(DATA TO USE begins)

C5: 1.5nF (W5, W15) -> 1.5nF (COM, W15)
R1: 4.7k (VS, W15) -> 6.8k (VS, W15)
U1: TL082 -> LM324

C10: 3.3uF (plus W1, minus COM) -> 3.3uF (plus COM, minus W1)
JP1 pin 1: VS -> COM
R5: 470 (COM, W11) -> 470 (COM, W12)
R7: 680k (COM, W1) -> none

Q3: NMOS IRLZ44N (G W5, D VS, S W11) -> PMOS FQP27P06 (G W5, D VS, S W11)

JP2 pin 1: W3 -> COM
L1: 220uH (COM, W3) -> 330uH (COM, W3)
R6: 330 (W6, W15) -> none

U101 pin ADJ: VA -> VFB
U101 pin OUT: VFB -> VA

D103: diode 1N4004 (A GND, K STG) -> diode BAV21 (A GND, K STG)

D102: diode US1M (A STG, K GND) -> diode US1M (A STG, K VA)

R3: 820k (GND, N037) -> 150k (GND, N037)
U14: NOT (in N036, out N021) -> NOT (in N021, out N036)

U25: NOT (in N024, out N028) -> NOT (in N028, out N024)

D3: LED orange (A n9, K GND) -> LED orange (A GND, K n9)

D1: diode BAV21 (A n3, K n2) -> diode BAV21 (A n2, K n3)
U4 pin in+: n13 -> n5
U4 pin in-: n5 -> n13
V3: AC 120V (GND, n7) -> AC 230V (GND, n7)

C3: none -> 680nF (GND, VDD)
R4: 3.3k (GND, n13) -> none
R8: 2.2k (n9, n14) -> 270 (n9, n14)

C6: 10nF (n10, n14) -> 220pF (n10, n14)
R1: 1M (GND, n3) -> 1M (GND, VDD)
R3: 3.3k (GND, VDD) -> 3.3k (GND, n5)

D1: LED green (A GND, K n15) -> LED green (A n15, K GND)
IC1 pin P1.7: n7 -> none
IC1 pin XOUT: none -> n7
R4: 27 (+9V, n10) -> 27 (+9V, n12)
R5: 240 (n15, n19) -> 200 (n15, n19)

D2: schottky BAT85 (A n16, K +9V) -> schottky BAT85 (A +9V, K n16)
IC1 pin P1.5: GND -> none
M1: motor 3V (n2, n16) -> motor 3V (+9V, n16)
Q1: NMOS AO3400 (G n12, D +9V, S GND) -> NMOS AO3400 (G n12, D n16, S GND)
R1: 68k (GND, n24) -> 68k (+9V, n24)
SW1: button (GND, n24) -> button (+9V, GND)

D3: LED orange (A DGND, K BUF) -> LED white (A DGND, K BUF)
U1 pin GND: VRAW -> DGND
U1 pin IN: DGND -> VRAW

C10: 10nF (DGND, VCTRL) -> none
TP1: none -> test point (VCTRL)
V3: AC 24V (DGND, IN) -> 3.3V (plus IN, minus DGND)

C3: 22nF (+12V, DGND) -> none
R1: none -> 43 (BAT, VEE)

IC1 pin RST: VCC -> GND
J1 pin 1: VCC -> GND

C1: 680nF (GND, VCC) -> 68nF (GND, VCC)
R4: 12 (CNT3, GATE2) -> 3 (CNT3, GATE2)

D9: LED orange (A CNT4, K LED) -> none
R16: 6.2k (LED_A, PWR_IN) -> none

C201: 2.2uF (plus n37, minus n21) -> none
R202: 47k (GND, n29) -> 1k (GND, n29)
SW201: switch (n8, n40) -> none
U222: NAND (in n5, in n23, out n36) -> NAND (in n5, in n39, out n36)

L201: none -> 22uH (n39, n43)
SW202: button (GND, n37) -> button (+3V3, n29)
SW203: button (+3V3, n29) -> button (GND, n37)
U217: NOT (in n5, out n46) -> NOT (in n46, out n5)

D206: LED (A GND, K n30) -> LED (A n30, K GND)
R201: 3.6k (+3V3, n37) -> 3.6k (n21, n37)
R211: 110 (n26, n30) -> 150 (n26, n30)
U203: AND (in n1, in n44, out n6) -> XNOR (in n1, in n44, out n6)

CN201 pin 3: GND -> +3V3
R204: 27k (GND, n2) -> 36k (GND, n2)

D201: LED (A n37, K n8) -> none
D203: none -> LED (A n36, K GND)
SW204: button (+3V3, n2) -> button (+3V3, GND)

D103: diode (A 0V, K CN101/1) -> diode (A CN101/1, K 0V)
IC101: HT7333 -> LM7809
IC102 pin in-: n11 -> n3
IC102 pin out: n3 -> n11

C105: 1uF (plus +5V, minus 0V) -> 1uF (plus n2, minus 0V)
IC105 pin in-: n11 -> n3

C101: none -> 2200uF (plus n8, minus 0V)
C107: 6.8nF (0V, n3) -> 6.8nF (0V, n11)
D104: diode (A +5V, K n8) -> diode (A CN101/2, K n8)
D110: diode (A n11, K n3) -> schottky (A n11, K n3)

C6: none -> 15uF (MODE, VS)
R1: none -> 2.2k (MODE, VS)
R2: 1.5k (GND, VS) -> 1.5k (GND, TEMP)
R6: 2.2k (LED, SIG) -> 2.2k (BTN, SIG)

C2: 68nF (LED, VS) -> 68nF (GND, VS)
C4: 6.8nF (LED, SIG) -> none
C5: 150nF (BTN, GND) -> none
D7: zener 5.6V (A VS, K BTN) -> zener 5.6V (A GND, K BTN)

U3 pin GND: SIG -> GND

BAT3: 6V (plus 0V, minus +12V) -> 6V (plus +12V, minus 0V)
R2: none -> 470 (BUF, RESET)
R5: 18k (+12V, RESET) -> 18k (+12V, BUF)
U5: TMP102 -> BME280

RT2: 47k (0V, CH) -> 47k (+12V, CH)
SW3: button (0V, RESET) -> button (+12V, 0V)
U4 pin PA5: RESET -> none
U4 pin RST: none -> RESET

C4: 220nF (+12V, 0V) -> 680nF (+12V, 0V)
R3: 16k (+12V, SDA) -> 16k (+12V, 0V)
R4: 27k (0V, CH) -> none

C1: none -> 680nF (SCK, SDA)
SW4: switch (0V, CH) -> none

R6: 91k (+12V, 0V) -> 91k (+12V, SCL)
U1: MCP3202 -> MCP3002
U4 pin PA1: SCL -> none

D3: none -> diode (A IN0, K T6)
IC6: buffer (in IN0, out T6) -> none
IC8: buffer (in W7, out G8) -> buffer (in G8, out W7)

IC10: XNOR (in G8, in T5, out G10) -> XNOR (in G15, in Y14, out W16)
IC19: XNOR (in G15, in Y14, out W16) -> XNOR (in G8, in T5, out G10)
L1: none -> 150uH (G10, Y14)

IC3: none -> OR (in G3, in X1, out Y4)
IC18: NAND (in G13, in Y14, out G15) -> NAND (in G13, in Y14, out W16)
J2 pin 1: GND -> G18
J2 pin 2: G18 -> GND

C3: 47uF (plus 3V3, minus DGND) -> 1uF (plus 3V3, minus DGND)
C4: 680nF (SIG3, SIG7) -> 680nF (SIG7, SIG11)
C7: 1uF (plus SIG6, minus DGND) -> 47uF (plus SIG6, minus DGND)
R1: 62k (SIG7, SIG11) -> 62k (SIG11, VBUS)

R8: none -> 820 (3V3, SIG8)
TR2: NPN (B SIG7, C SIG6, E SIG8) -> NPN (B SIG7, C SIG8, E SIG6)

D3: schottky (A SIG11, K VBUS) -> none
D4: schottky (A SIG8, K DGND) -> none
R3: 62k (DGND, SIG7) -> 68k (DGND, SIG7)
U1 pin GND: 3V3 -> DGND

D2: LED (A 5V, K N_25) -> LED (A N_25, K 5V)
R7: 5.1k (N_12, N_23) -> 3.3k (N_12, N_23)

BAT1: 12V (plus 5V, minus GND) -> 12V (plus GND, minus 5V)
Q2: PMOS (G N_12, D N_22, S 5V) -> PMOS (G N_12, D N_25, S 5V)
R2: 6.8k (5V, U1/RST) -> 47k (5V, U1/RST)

(DATA TO USE ends)

Line tally for "minus": say how many lines of the records above contain it, and give nothing but the number.

▶ **REPLY**
9